- Opening Delimiter -
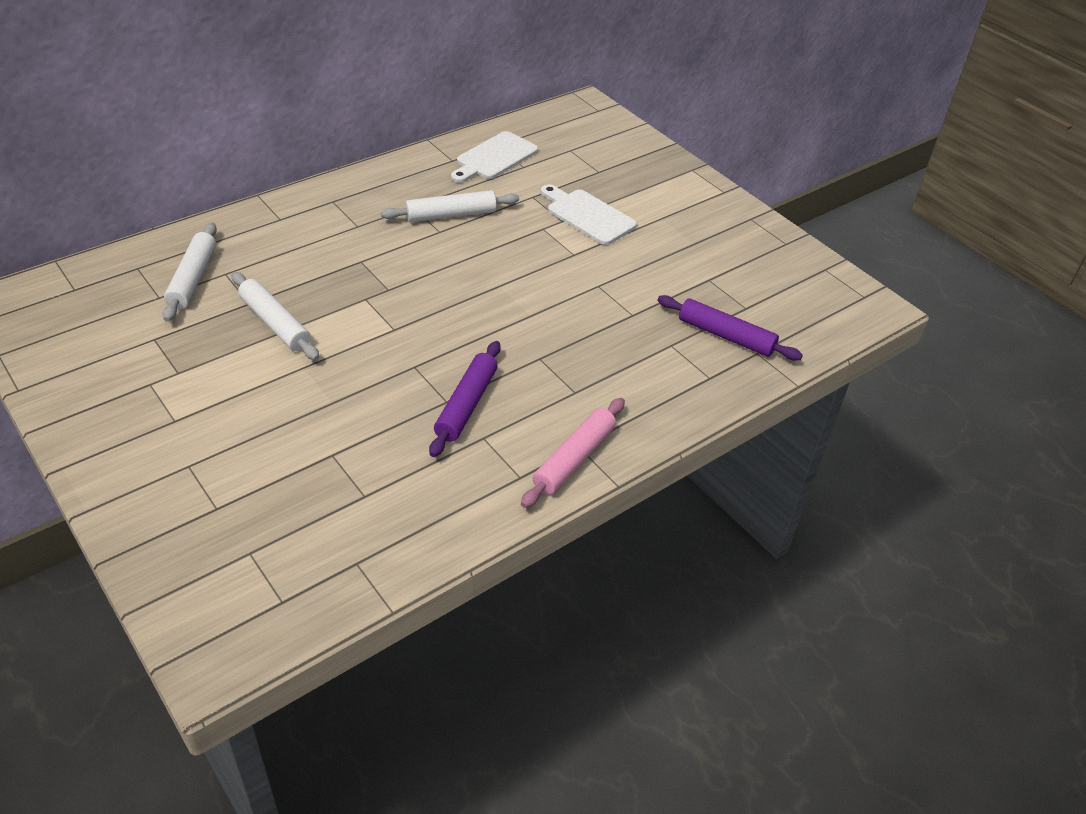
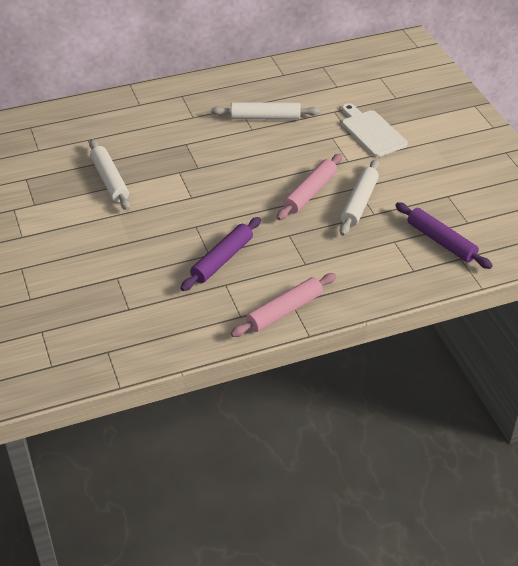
camera: 20 degrees right, 0 degrees up
(192, 279) = (64, 140): white rolling pin -> white rolling pin (359, 203)
(494, 158) = (316, 76): white cutting board -> none
(543, 300) = (310, 192): none -> pink rolling pin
- Closing Delimiter -
Output the material above exactly, without pictures.

### ANSWER FOR THIS EXERCISE:
camera: 20 degrees right, 0 degrees up
(192, 279) = (64, 140): white rolling pin -> white rolling pin (359, 203)
(494, 158) = (316, 76): white cutting board -> none
(543, 300) = (310, 192): none -> pink rolling pin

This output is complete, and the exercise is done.